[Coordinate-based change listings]
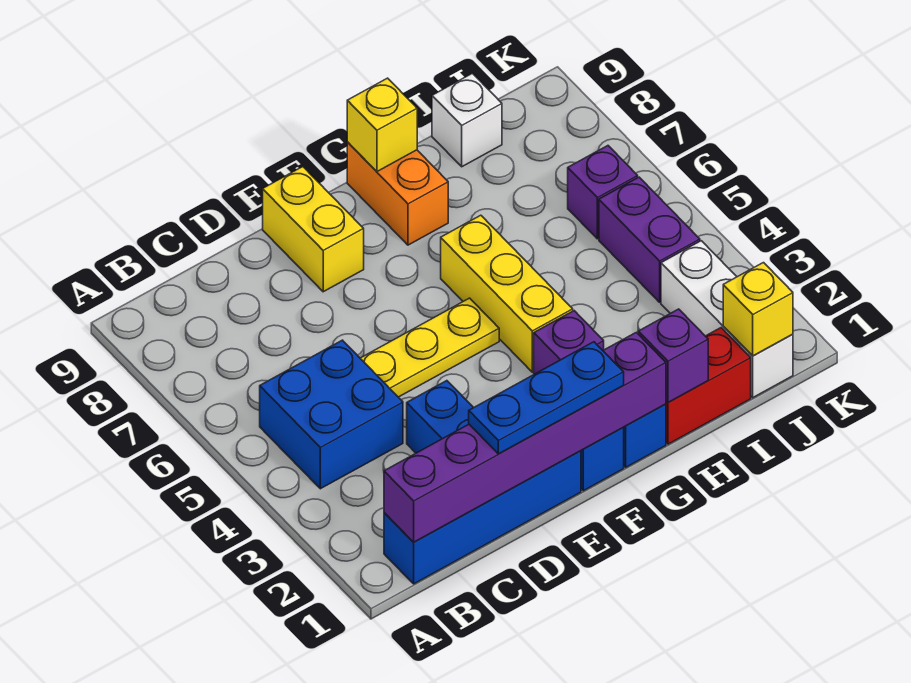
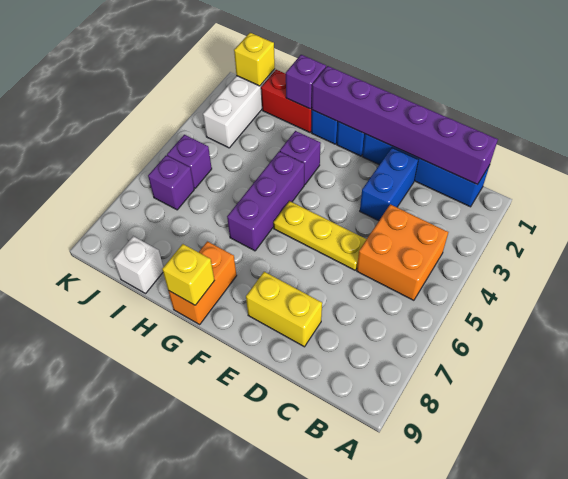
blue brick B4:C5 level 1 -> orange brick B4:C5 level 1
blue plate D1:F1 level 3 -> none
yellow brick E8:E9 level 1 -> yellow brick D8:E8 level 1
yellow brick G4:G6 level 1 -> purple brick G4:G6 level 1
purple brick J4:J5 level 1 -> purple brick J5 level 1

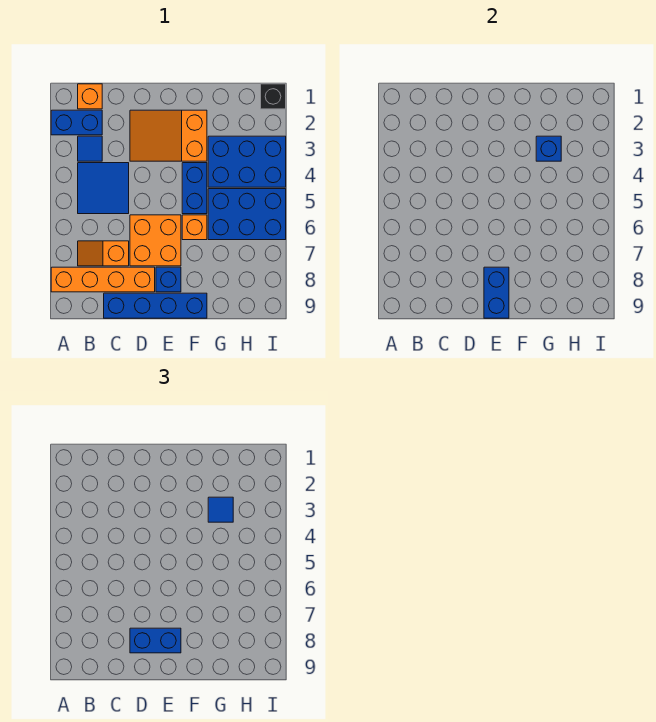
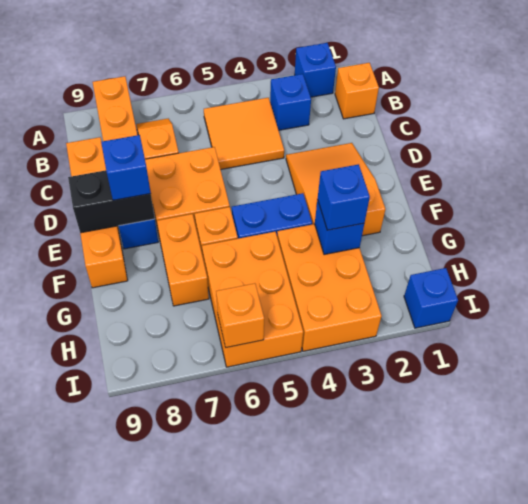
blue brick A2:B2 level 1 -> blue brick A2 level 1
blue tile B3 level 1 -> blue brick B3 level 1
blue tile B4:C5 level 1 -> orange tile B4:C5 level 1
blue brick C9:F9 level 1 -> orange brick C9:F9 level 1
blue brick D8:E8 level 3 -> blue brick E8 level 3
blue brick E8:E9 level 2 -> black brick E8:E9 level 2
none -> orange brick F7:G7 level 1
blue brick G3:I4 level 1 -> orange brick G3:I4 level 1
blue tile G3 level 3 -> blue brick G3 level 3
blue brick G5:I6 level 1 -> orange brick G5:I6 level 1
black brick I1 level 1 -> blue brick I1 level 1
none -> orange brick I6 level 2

_Your goal_: Above are the records; copy exactly the lines from the line with "blue brick C9:F9" through the line with "blue brick G5:I6", both included.

_Output of the exercise_:
blue brick C9:F9 level 1 -> orange brick C9:F9 level 1
blue brick D8:E8 level 3 -> blue brick E8 level 3
blue brick E8:E9 level 2 -> black brick E8:E9 level 2
none -> orange brick F7:G7 level 1
blue brick G3:I4 level 1 -> orange brick G3:I4 level 1
blue tile G3 level 3 -> blue brick G3 level 3
blue brick G5:I6 level 1 -> orange brick G5:I6 level 1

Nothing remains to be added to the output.